**Supplied records**
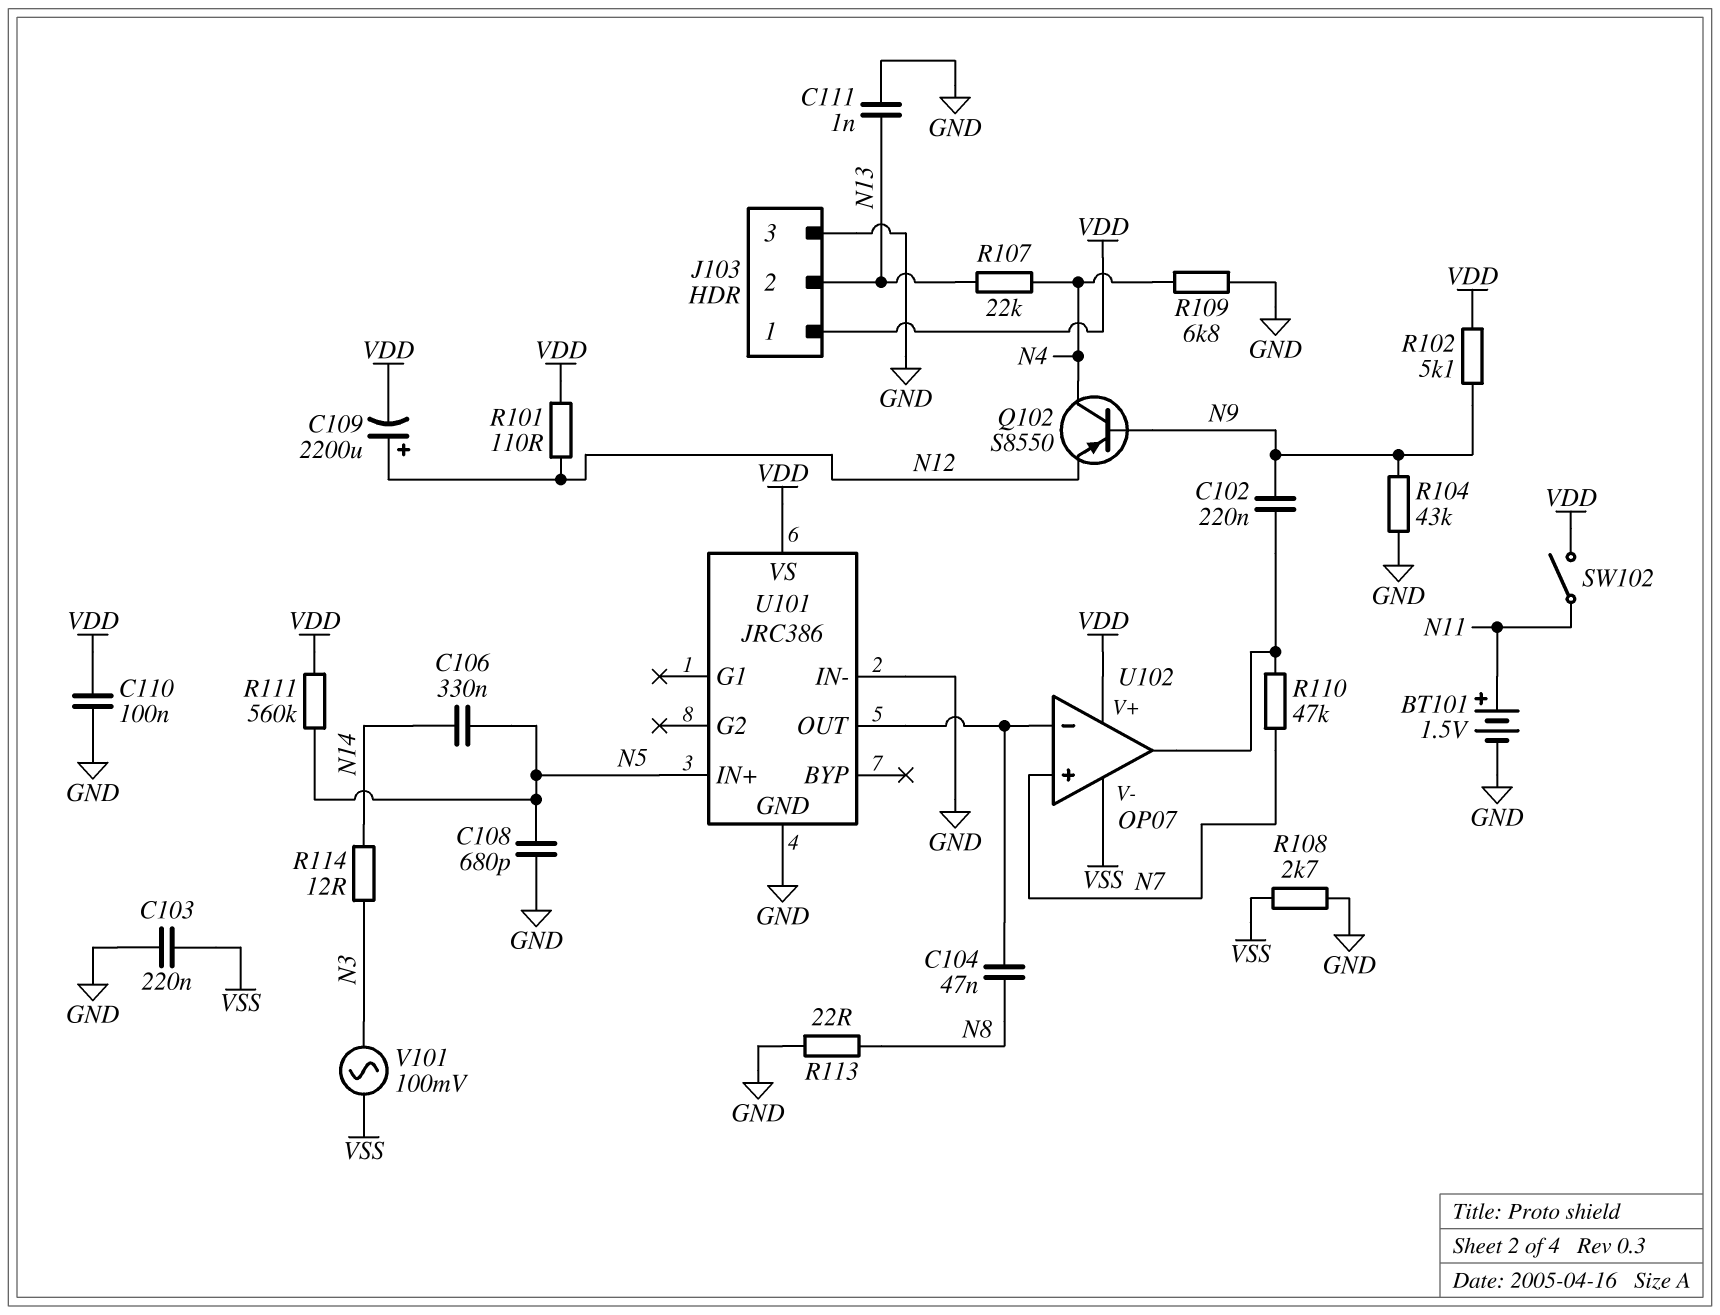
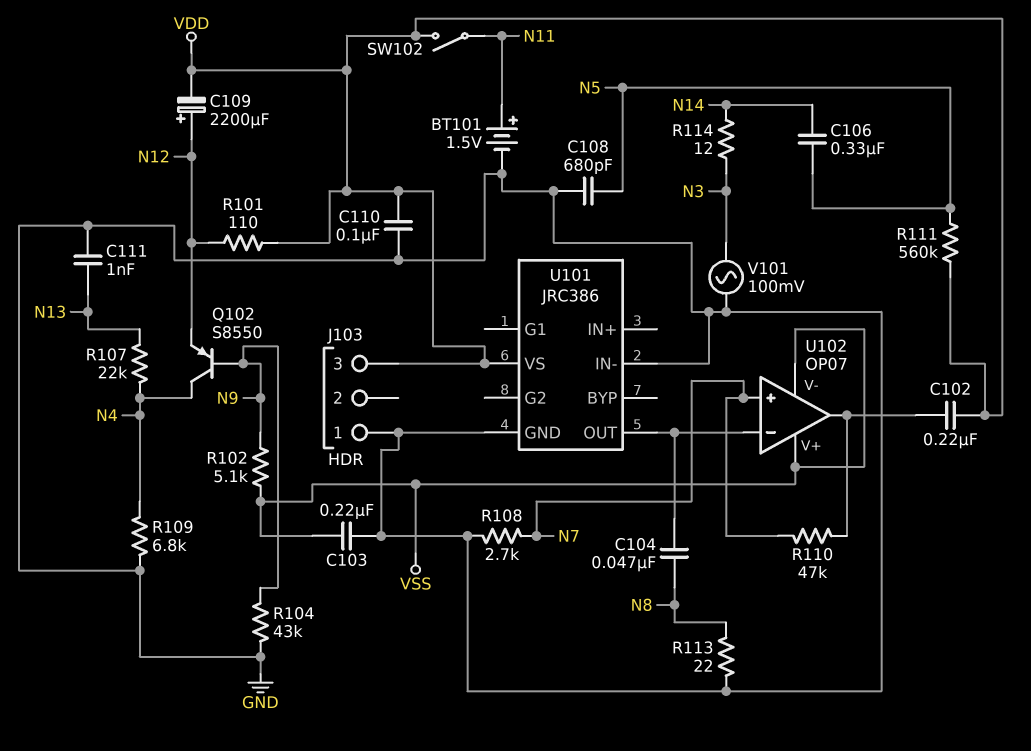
C102: 220nF (N9, U102/out) -> 220nF (U102/out, VDD)
J103 pin 1: VDD -> GND
J103 pin 2: N13 -> none
J103 pin 3: GND -> VDD
R102: 5.1k (N9, VDD) -> 5.1k (N9, VSS)
R108: 2.7k (GND, VSS) -> 2.7k (GND, N7)
U101 pin IN+: N5 -> none
U102 pin V+: VDD -> VSS
V101: AC 100mV (N3, VSS) -> AC 100mV (GND, N3)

**Description of the task**
Only lines that include "none" belong in the answer; copy all of them from the listing.

**Result**
J103 pin 2: N13 -> none
U101 pin IN+: N5 -> none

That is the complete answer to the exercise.